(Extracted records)
────────────────────────────────────────
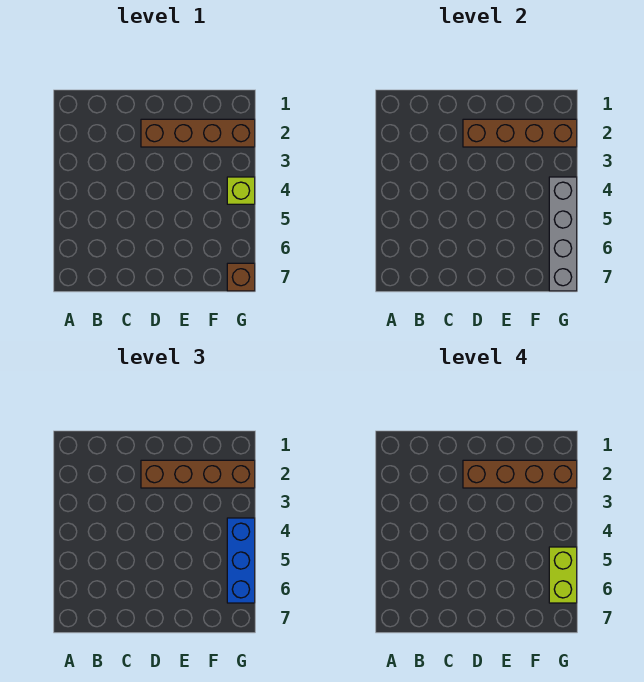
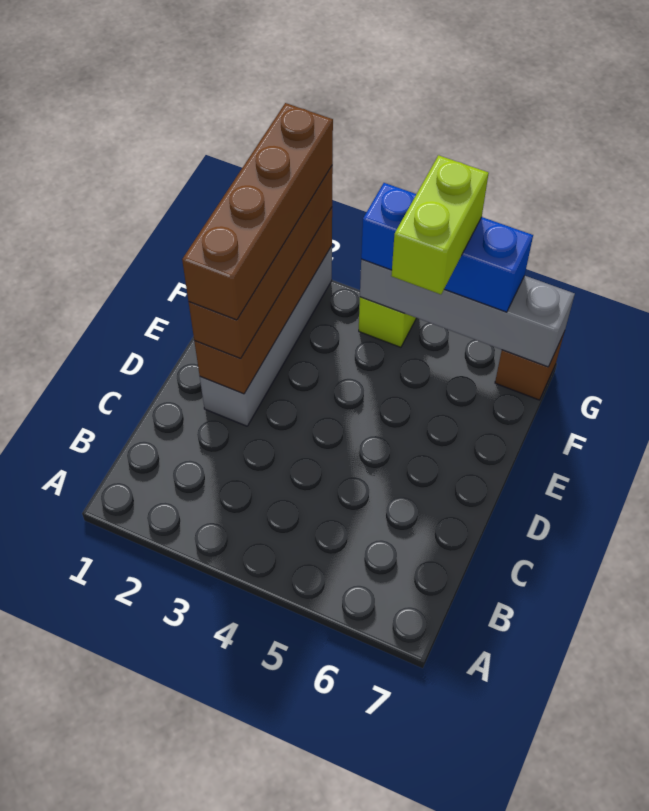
brown brick D2:G2 level 1 -> grey brick D2:G2 level 1
lime brick G5:G6 level 4 -> lime brick F5:G5 level 4

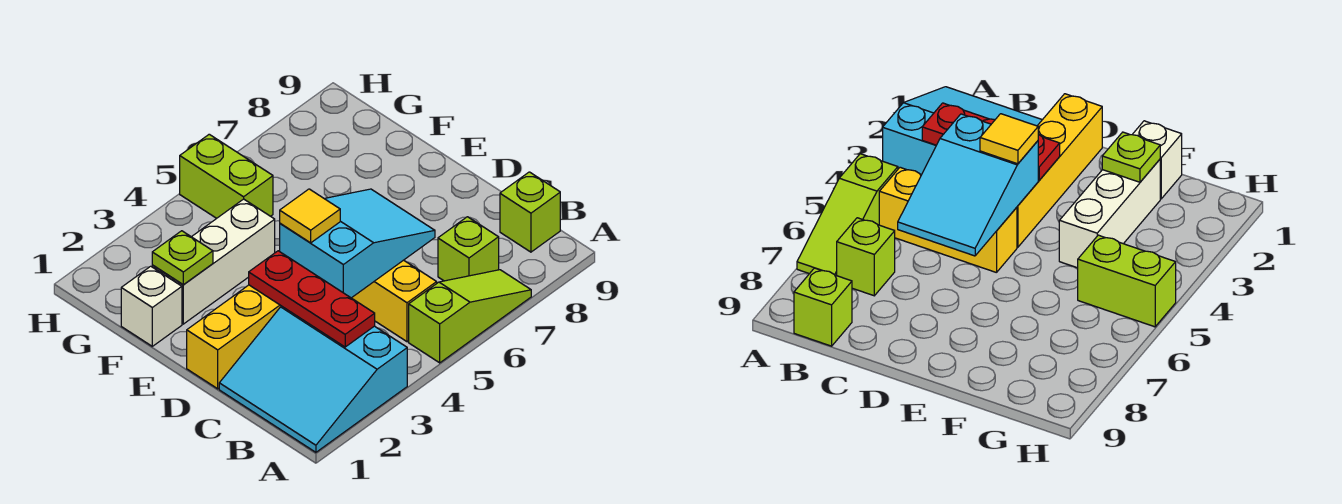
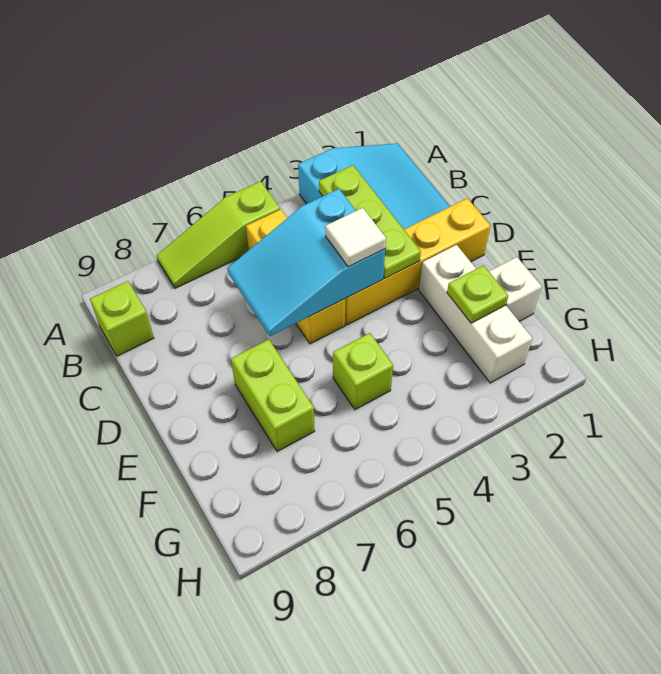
red plate B3:D3 level 2 -> lime plate B3:D3 level 2
lime brick B7 level 1 -> lime brick F5 level 1
yellow tile D4 level 3 -> white tile D4 level 3
white brick F2:F4 level 1 -> white brick E2:G2 level 1
lime brick G5:H5 level 1 -> lime brick E7:F7 level 1

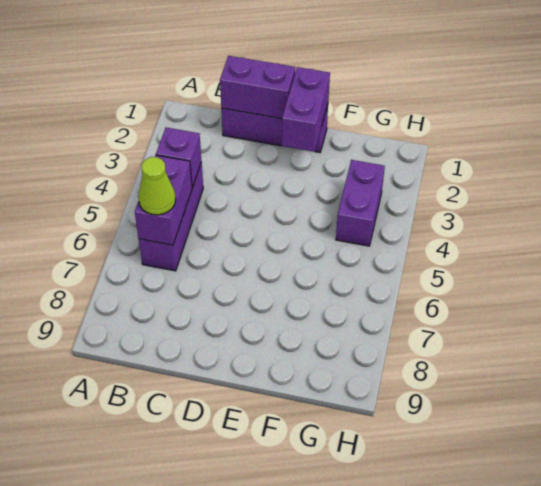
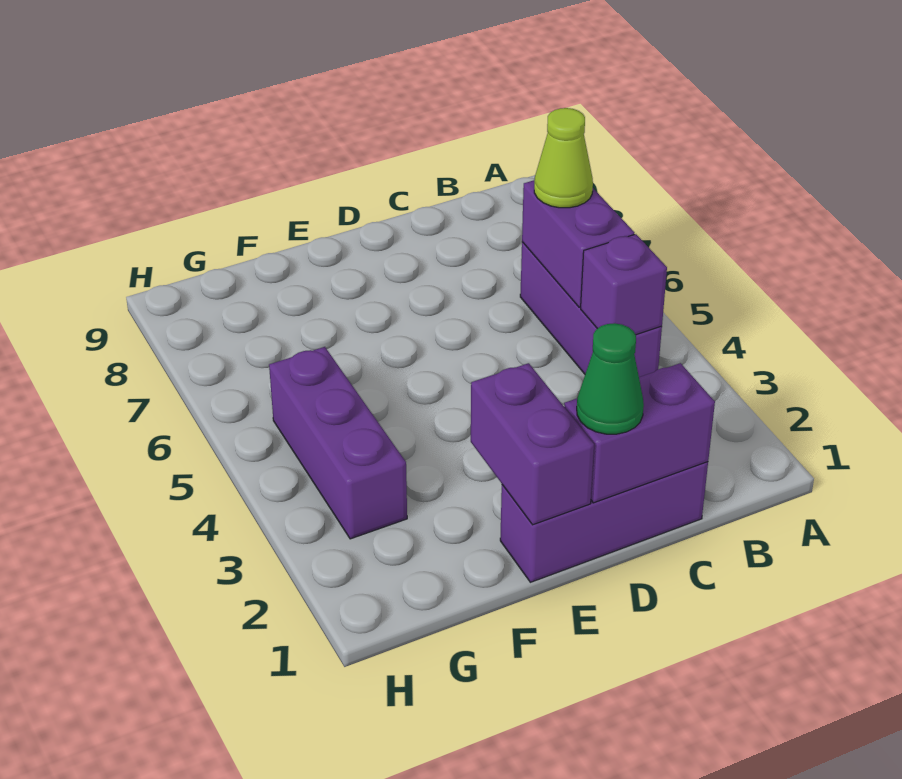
none -> green cone D1 level 3
purple brick G3:G4 level 1 -> purple brick G3:G5 level 1

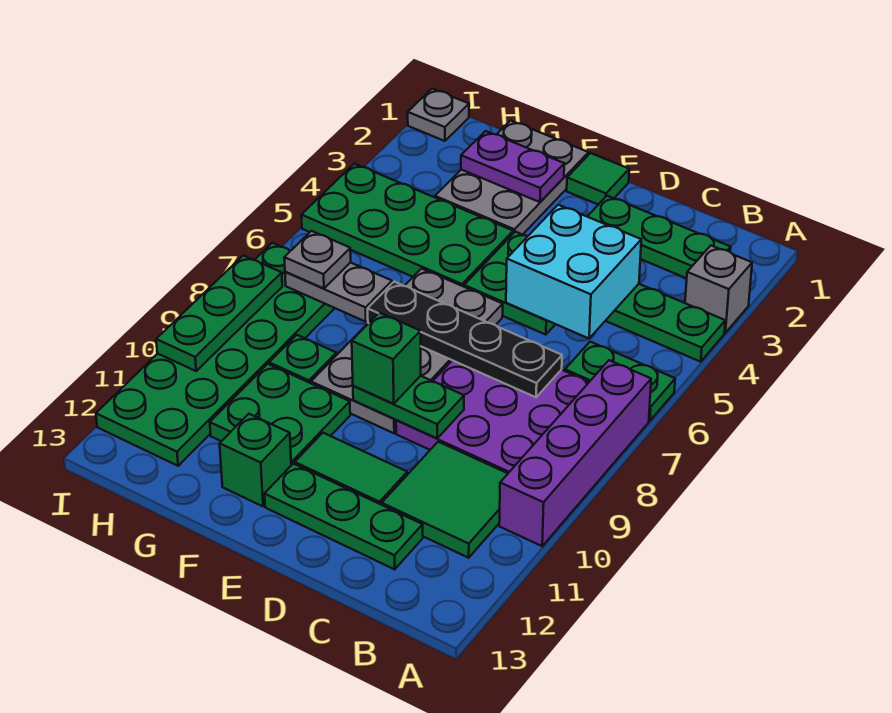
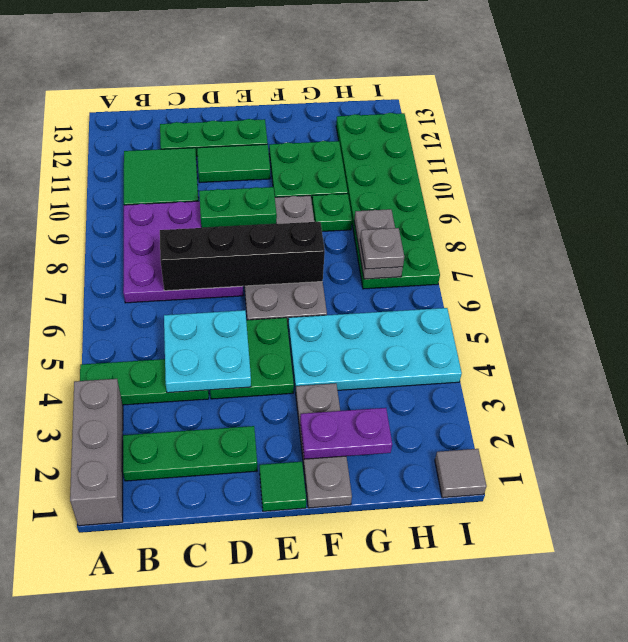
grey brick A3 level 1 -> grey brick A1:A3 level 1
green plate A6:B6 level 1 -> none
purple brick A7:A10 level 1 -> none
cyan brick C4:D5 level 2 -> cyan plate C4:D5 level 2
black plate C7:F7 level 2 -> black brick C7:F7 level 2
green brick E9 level 3 -> none
grey plate F1:G3 level 1 -> grey plate F1:F3 level 1
green plate F4:I5 level 1 -> cyan plate F4:I5 level 1
green brick F12 level 1 -> none
grey plate G7:H7 level 2 -> grey plate H7:H8 level 2
grey plate I1 level 1 -> grey tile I1 level 1
green plate I8:I10 level 2 -> none

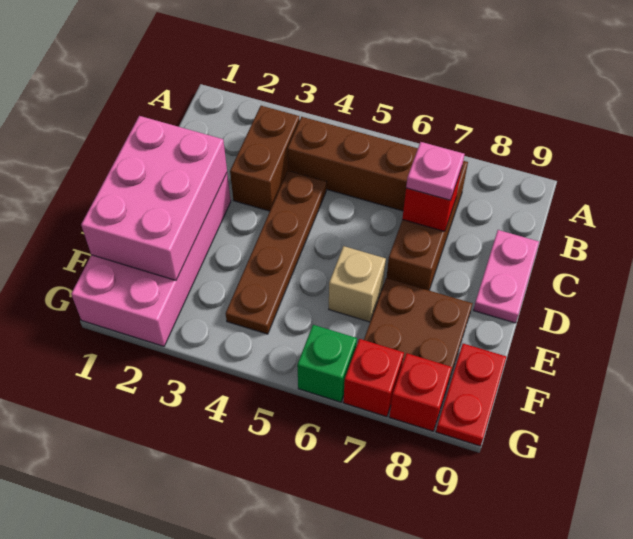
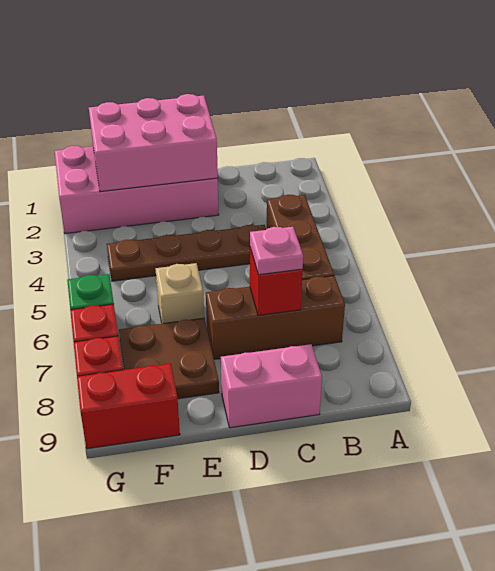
brown brick B3:C3 level 1 -> none
pink plate C9:D9 level 1 -> pink brick C9:D9 level 1
red plate F9:G9 level 1 -> red brick F9:G9 level 1

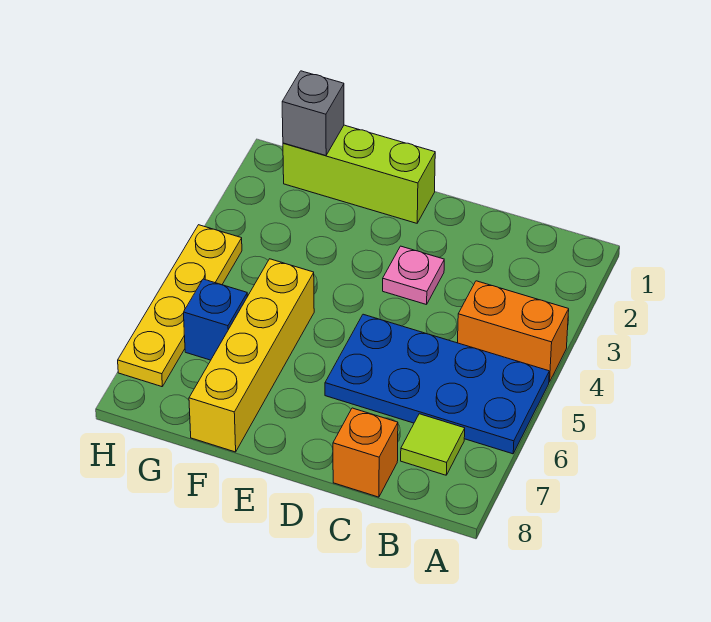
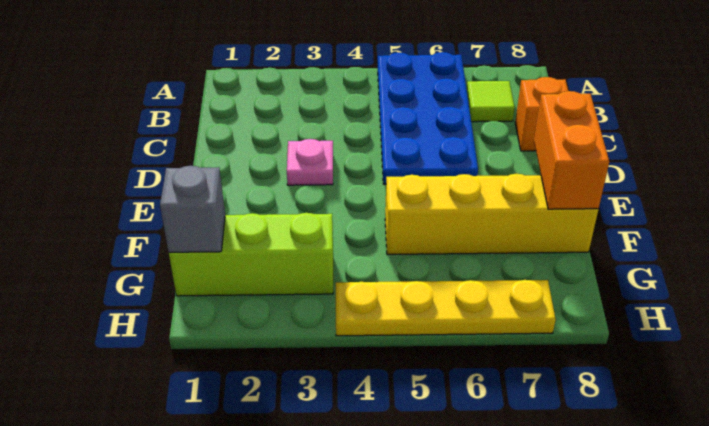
orange brick A4:B4 level 1 -> orange brick E8:F8 level 2
lime brick E1:G1 level 1 -> lime brick G1:G3 level 1
blue brick G6 level 1 -> none

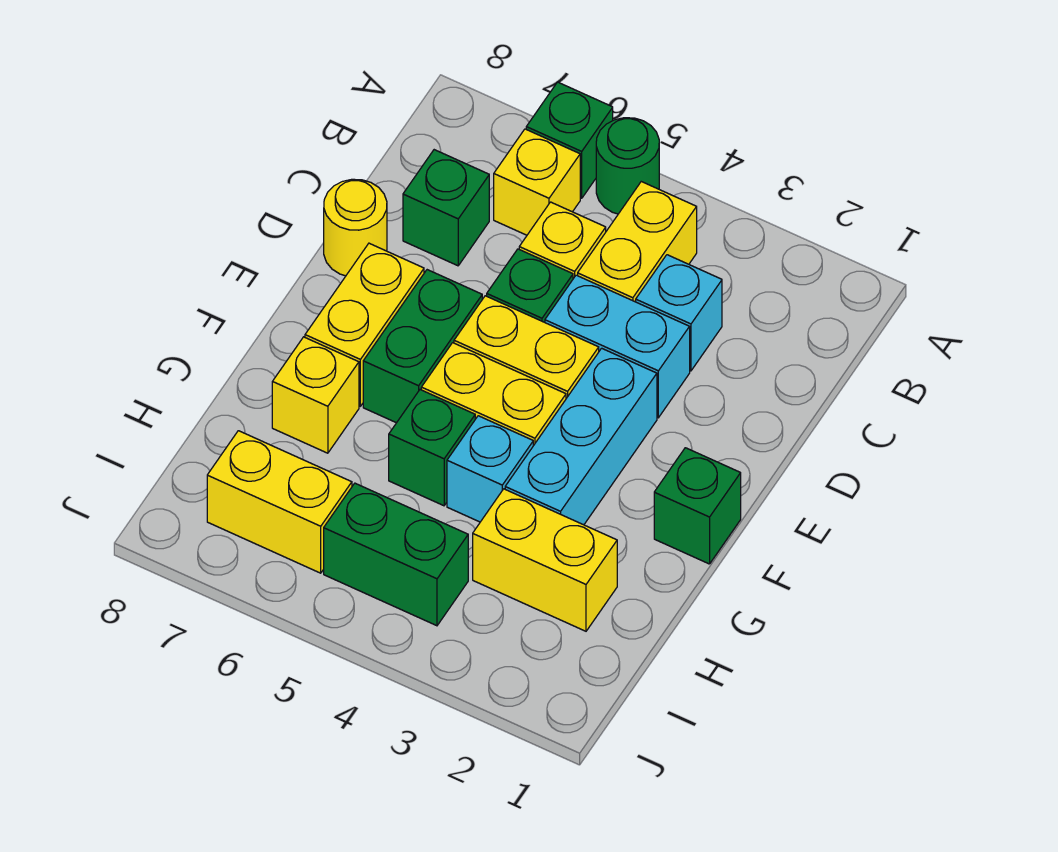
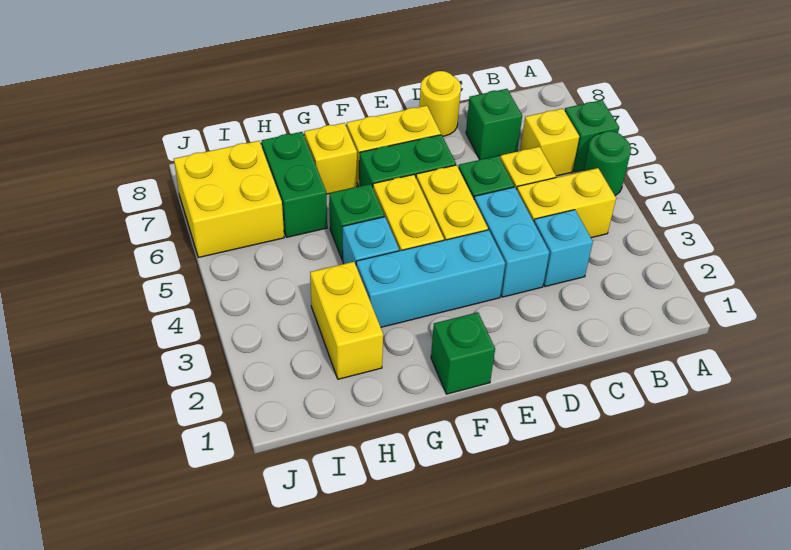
green brick I4:I5 level 1 -> green brick H6:H7 level 1
yellow brick I6:I7 level 1 -> yellow brick I6:J7 level 1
────────────────────────────────────────
▸ Exercise
Without the pictures, give again exactly the lines above starting at the line containing "yellow tile D4" and ending at the line containing "green plate F4:I5".

▸ Exercise output
yellow tile D4 level 3 -> white tile D4 level 3
white brick F2:F4 level 1 -> white brick E2:G2 level 1
lime brick G5:H5 level 1 -> lime brick E7:F7 level 1

none -> green cone D1 level 3
purple brick G3:G4 level 1 -> purple brick G3:G5 level 1

grey brick A3 level 1 -> grey brick A1:A3 level 1
green plate A6:B6 level 1 -> none
purple brick A7:A10 level 1 -> none
cyan brick C4:D5 level 2 -> cyan plate C4:D5 level 2
black plate C7:F7 level 2 -> black brick C7:F7 level 2
green brick E9 level 3 -> none
grey plate F1:G3 level 1 -> grey plate F1:F3 level 1
green plate F4:I5 level 1 -> cyan plate F4:I5 level 1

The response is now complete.